**Input material**
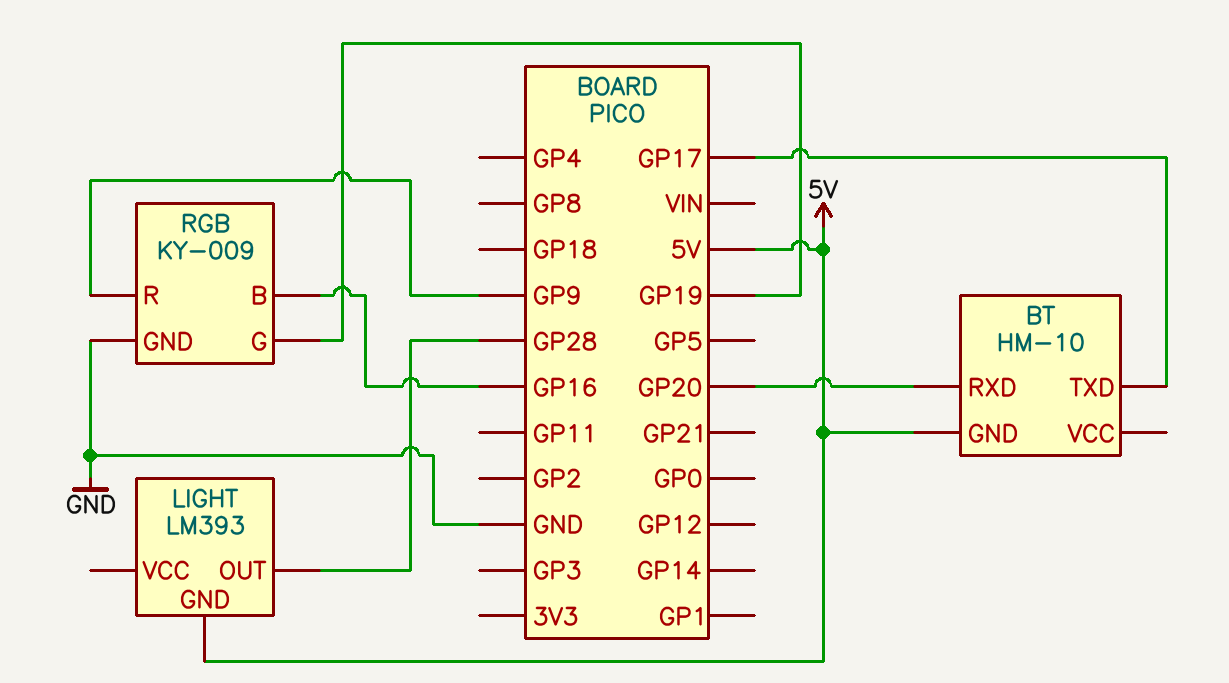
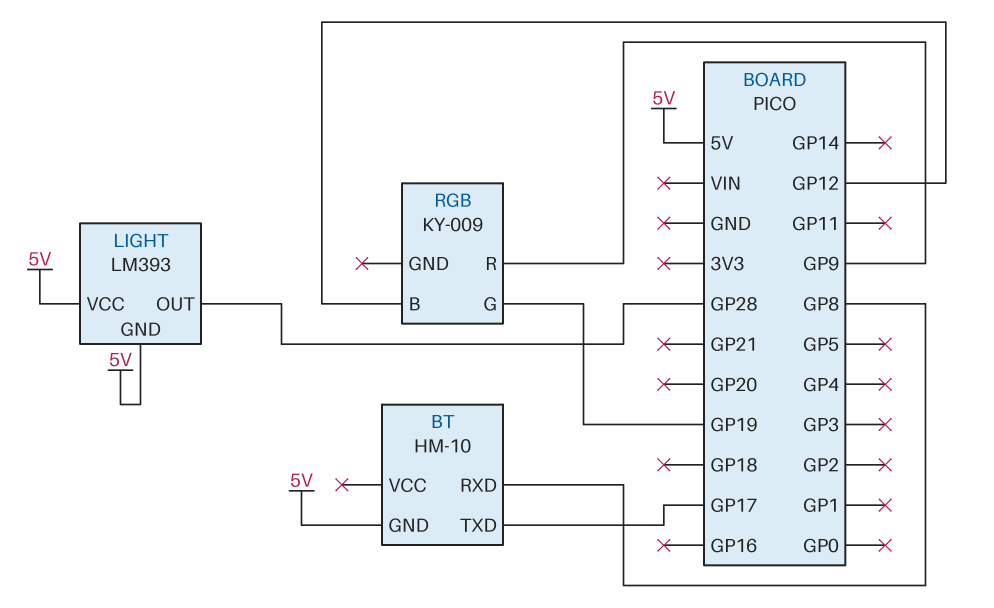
BT pin RXD: GP20 -> GP8
LIGHT pin VCC: none -> 5V
RGB pin B: GP16 -> GP12
RGB pin GND: GND -> none

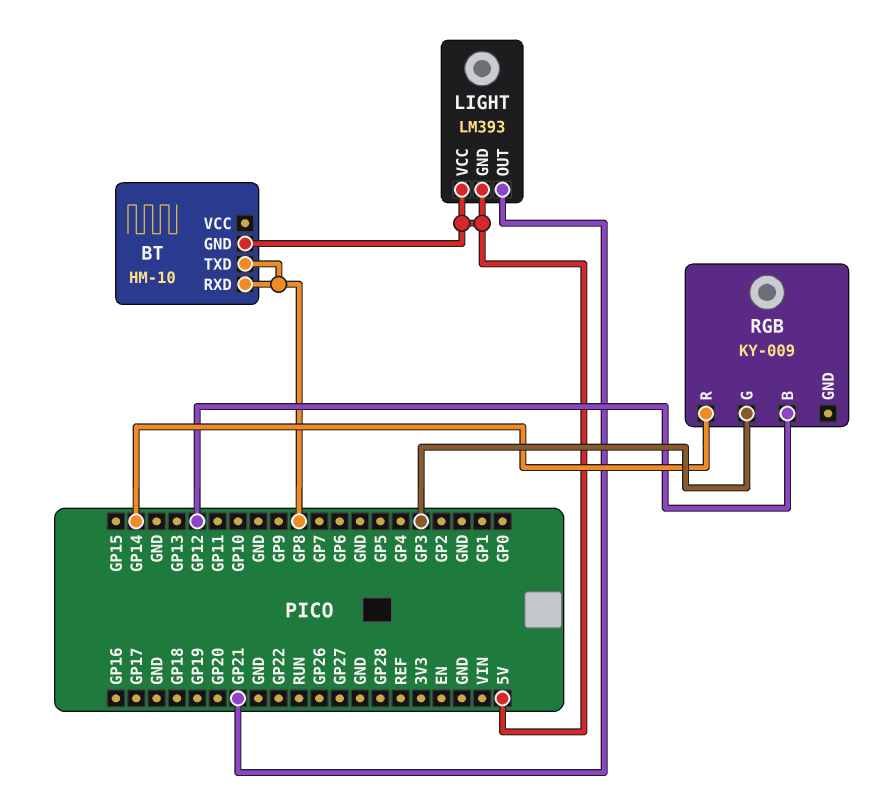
BT pin TXD: GP17 -> GP8
LIGHT pin OUT: GP28 -> GP21
RGB pin G: GP19 -> GP3
RGB pin R: GP9 -> GP14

**Description of the task**
Pictures aside, reproduce all of the data exactly.

**Worked solution**
BT pin RXD: GP20 -> GP8
LIGHT pin VCC: none -> 5V
RGB pin B: GP16 -> GP12
RGB pin GND: GND -> none

BT pin TXD: GP17 -> GP8
LIGHT pin OUT: GP28 -> GP21
RGB pin G: GP19 -> GP3
RGB pin R: GP9 -> GP14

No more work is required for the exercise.